:: Что требуется ::
Замените во всех строках «beige leather couch» на «gray fabric sofa» и приведите строки заново, больше ничего в них не меняя. Картинки в ответ не включайте.

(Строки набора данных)
===

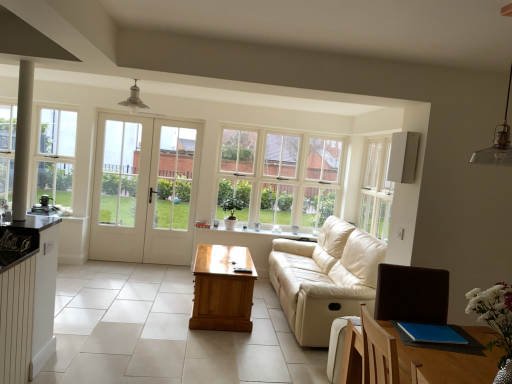
Question: Should I look upward or downward to see light brown wooden table at center?

Choices:
 (A) down
 (B) up

Answer: (A)

Question: Is clear glass window at center, which is the first window from right to left, closer to camera compared to light brown wooden table at center?

Choices:
 (A) yes
 (B) no

Answer: (B)

Question: From the image's perspective, is clear glass window at center, which is the first window from right to left, above light brown wooden table at center?

Choices:
 (A) no
 (B) yes

Answer: (B)

Question: Is there a large distance between clear glass window at center, arranged as the second window when viewed from the left, and light brown wooden table at center?

Choices:
 (A) no
 (B) yes

Answer: (B)

Question: Is clear glass window at center, arranged as the second window when viewed from the front, to the right of light brown wooden table at center from the viewer's perspective?

Choices:
 (A) yes
 (B) no

Answer: (A)

Question: Is clear glass window at center, which is the first window from right to left, not within light brown wooden table at center?

Choices:
 (A) no
 (B) yes

Answer: (B)

Question: Are clear glass window at center, which ranks as the first window in back-to-front order, and light brown wooden table at center beside each other?

Choices:
 (A) yes
 (B) no

Answer: (B)

Question: Is beige leather couch at center oriented away from clear glass window at left, marked as the first window in a front-to-back arrangement?

Choices:
 (A) no
 (B) yes

Answer: (A)

Question: Does beige leather couch at center appear on the left side of clear glass window at left, which appears as the 2th window when viewed from the back?

Choices:
 (A) yes
 (B) no

Answer: (B)

Question: Can you confirm if beige leather couch at center is shorter than clear glass window at left, the first window viewed from the left?

Choices:
 (A) no
 (B) yes

Answer: (B)

Question: From the image's perspective, is beige leather couch at center above clear glass window at left, which appears as the 2th window when viewed from the back?

Choices:
 (A) no
 (B) yes

Answer: (A)

Question: Can you confirm if beige leather couch at center is positioned to the right of clear glass window at left, marked as the first window in a front-to-back arrangement?

Choices:
 (A) no
 (B) yes

Answer: (B)

Question: Does beige leather couch at center lie in front of clear glass window at left, which ranks as the 2th window in right-to-left order?

Choices:
 (A) yes
 (B) no

Answer: (A)

Question: Considering the relative sizes of white glass door at center and matte black coffee machine at left, which is the 2th appliance from top to bottom, in the image provided, is white glass door at center thinner than matte black coffee machine at left, which is the 2th appliance from top to bottom,?

Choices:
 (A) no
 (B) yes

Answer: (B)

===

:: Решение ниже ::
Question: Should I look upward or downward to see light brown wooden table at center?

Choices:
 (A) down
 (B) up

Answer: (A)

Question: Is clear glass window at center, which is the first window from right to left, closer to camera compared to light brown wooden table at center?

Choices:
 (A) yes
 (B) no

Answer: (B)

Question: From the image's perspective, is clear glass window at center, which is the first window from right to left, above light brown wooden table at center?

Choices:
 (A) no
 (B) yes

Answer: (B)

Question: Is there a large distance between clear glass window at center, arranged as the second window when viewed from the left, and light brown wooden table at center?

Choices:
 (A) no
 (B) yes

Answer: (B)

Question: Is clear glass window at center, arranged as the second window when viewed from the front, to the right of light brown wooden table at center from the viewer's perspective?

Choices:
 (A) yes
 (B) no

Answer: (A)

Question: Is clear glass window at center, which is the first window from right to left, not within light brown wooden table at center?

Choices:
 (A) no
 (B) yes

Answer: (B)

Question: Are clear glass window at center, which ranks as the first window in back-to-front order, and light brown wooden table at center beside each other?

Choices:
 (A) yes
 (B) no

Answer: (B)

Question: Is gray fabric sofa at center oriented away from clear glass window at left, marked as the first window in a front-to-back arrangement?

Choices:
 (A) no
 (B) yes

Answer: (A)

Question: Does gray fabric sofa at center appear on the left side of clear glass window at left, which appears as the 2th window when viewed from the back?

Choices:
 (A) yes
 (B) no

Answer: (B)

Question: Can you confirm if gray fabric sofa at center is shorter than clear glass window at left, the first window viewed from the left?

Choices:
 (A) no
 (B) yes

Answer: (B)

Question: From the image's perspective, is gray fabric sofa at center above clear glass window at left, which appears as the 2th window when viewed from the back?

Choices:
 (A) no
 (B) yes

Answer: (A)

Question: Can you confirm if gray fabric sofa at center is positioned to the right of clear glass window at left, marked as the first window in a front-to-back arrangement?

Choices:
 (A) no
 (B) yes

Answer: (B)

Question: Does gray fabric sofa at center lie in front of clear glass window at left, which ranks as the 2th window in right-to-left order?

Choices:
 (A) yes
 (B) no

Answer: (A)

Question: Considering the relative sizes of white glass door at center and matte black coffee machine at left, which is the 2th appliance from top to bottom, in the image provided, is white glass door at center thinner than matte black coffee machine at left, which is the 2th appliance from top to bottom,?

Choices:
 (A) no
 (B) yes

Answer: (B)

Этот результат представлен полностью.